• _Data for review_
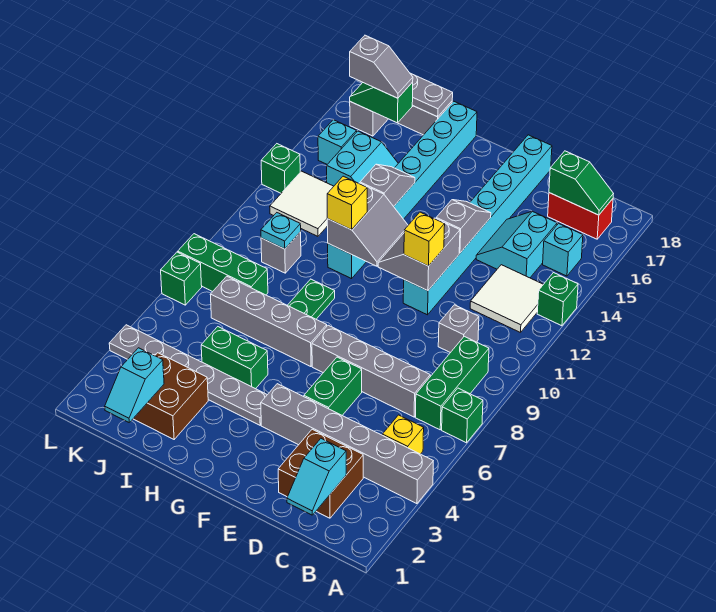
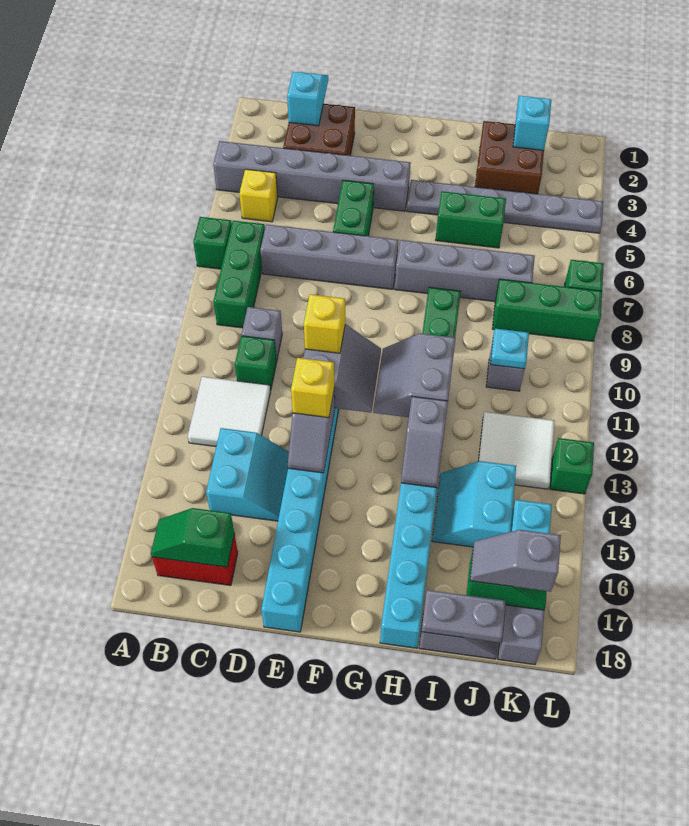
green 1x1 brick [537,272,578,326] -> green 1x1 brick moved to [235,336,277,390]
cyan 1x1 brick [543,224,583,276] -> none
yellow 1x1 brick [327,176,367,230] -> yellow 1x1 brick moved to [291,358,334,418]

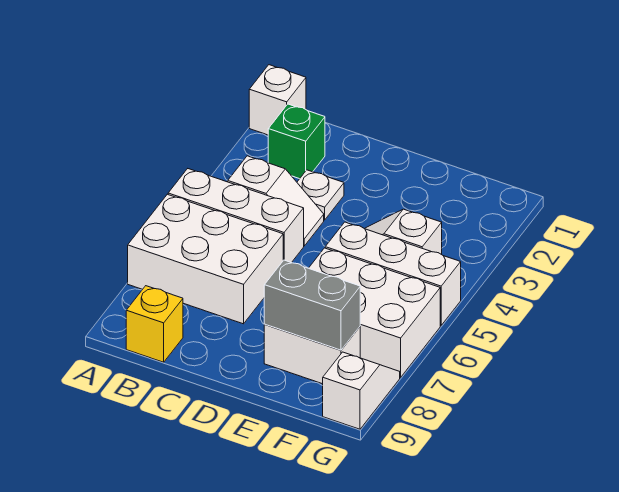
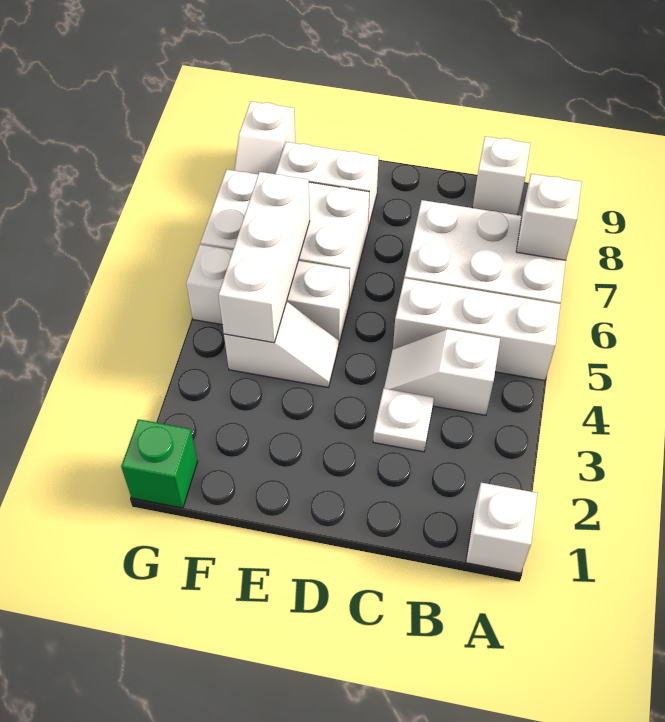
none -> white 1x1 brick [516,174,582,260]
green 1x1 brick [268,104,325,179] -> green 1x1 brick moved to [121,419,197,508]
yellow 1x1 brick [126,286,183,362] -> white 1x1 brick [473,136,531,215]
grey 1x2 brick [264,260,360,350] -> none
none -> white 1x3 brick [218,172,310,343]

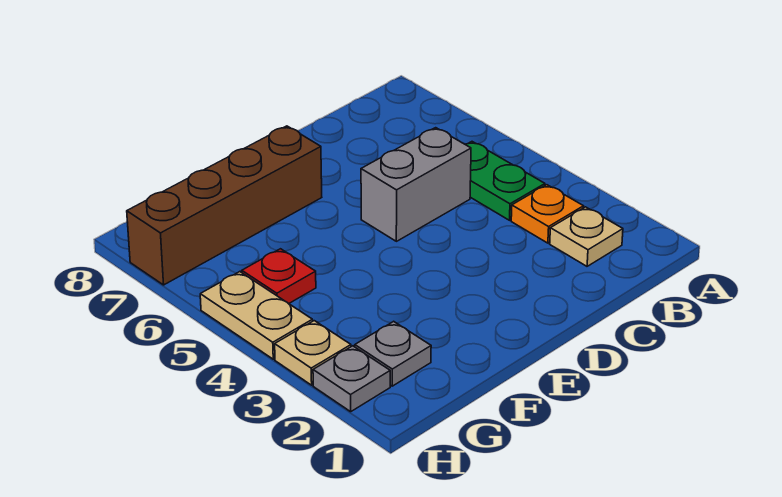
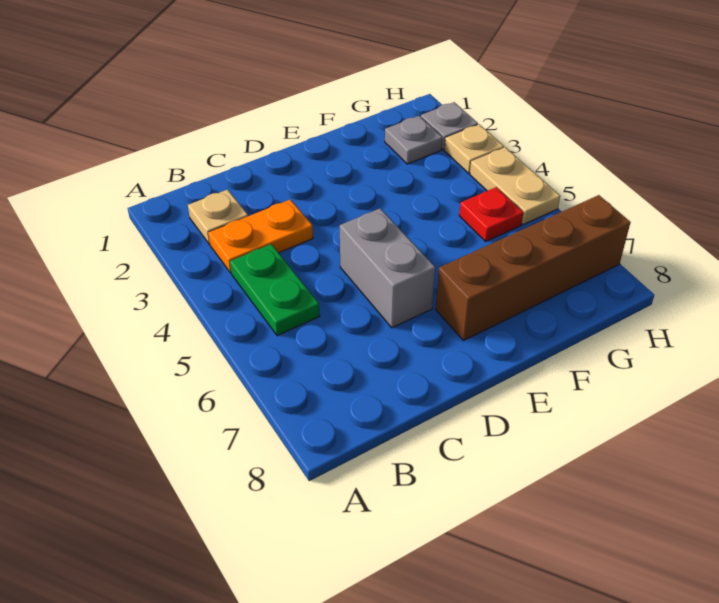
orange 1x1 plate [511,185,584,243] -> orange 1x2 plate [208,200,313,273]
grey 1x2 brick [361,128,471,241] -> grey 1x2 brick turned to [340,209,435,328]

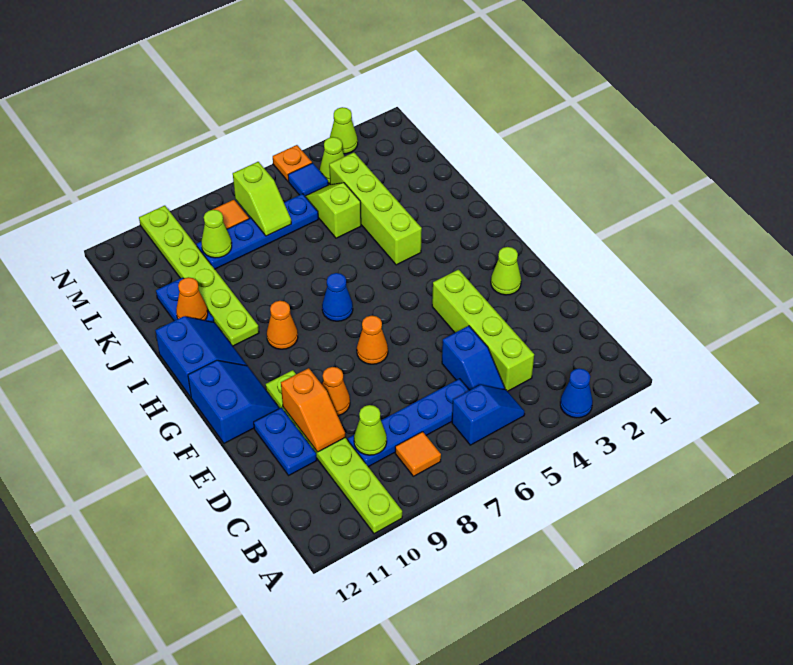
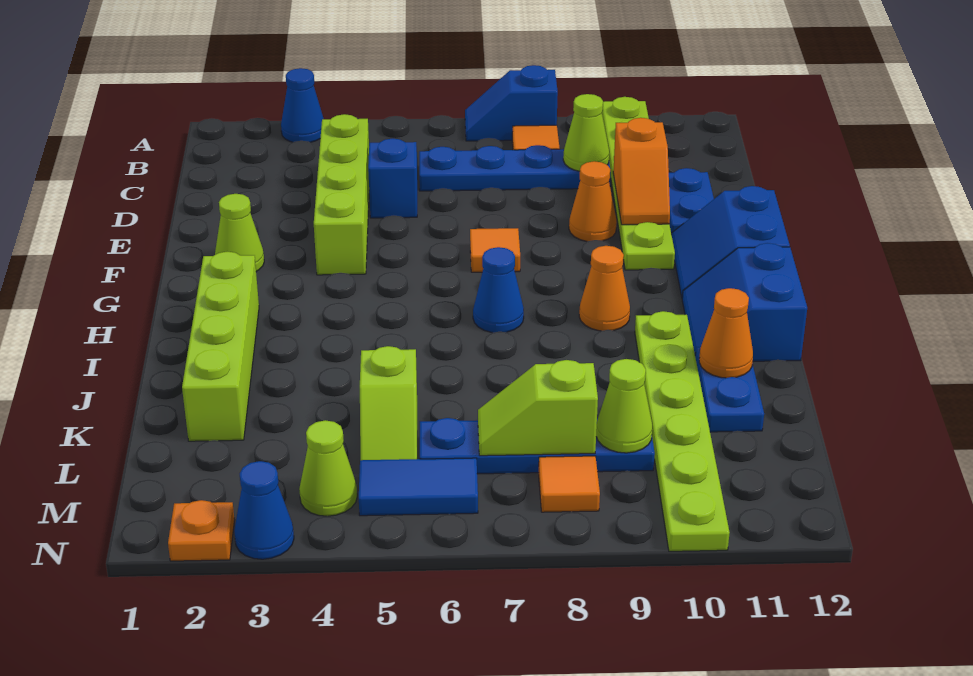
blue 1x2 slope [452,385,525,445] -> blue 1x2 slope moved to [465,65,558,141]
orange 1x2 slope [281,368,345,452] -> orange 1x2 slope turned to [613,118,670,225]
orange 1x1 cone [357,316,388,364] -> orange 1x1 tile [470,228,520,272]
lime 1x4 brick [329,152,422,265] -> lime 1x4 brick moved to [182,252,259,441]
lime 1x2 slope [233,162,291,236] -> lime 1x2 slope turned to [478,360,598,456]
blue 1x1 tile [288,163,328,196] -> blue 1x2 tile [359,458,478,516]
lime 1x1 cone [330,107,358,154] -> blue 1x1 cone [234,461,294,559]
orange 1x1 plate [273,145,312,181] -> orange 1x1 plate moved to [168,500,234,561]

• _Instructions to follow_
Search the listing above for "plate" and copy every line that has it.

• _Exercise response_
orange 1x1 plate [511,185,584,243] -> orange 1x2 plate [208,200,313,273]
orange 1x1 plate [273,145,312,181] -> orange 1x1 plate moved to [168,500,234,561]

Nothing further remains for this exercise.